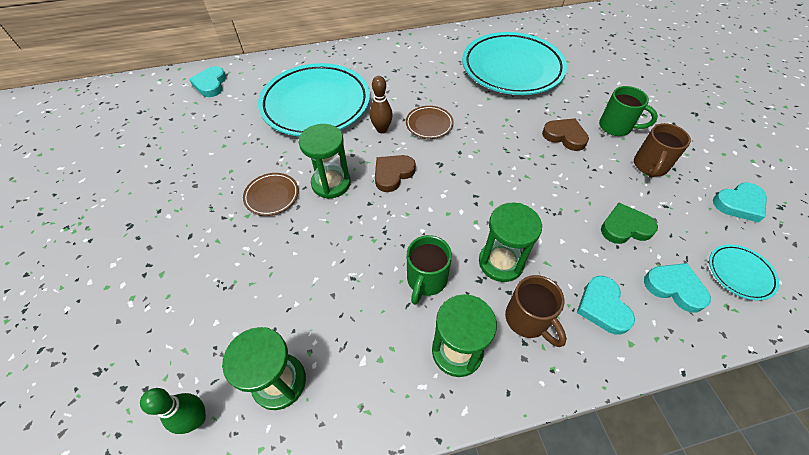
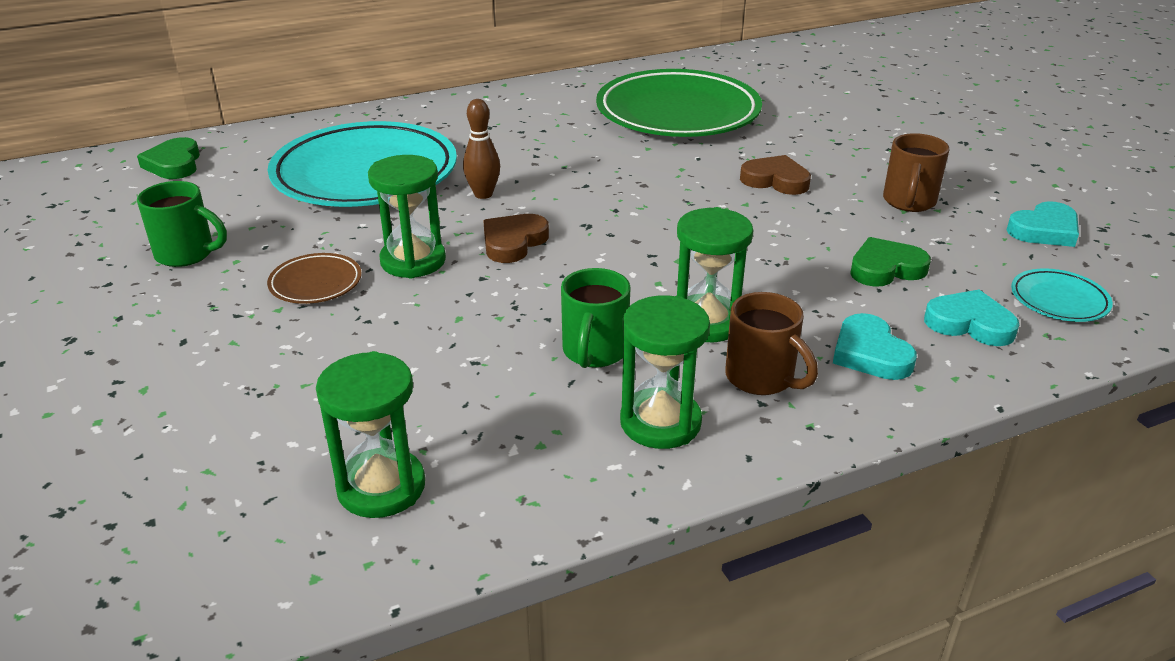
camera: 10 degrees left, 20 degrees down
(197, 419) = (250, 543): green bowling pin -> none
(211, 84) = (174, 164): turquoise heart -> green heart
(429, 124) = (559, 183): brown plate -> none
(512, 68) = (678, 113): turquoise plate -> green plate
(616, 127) = (851, 165): green mug -> green mug (187, 254)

▬▬▬▬▬▬▬▬▬▬

#### Try it
Leave out the pictures. Transcribe the rest of the listing above exactly.

#### Response for this exercise
camera: 10 degrees left, 20 degrees down
(197, 419) = (250, 543): green bowling pin -> none
(211, 84) = (174, 164): turquoise heart -> green heart
(429, 124) = (559, 183): brown plate -> none
(512, 68) = (678, 113): turquoise plate -> green plate
(616, 127) = (851, 165): green mug -> green mug (187, 254)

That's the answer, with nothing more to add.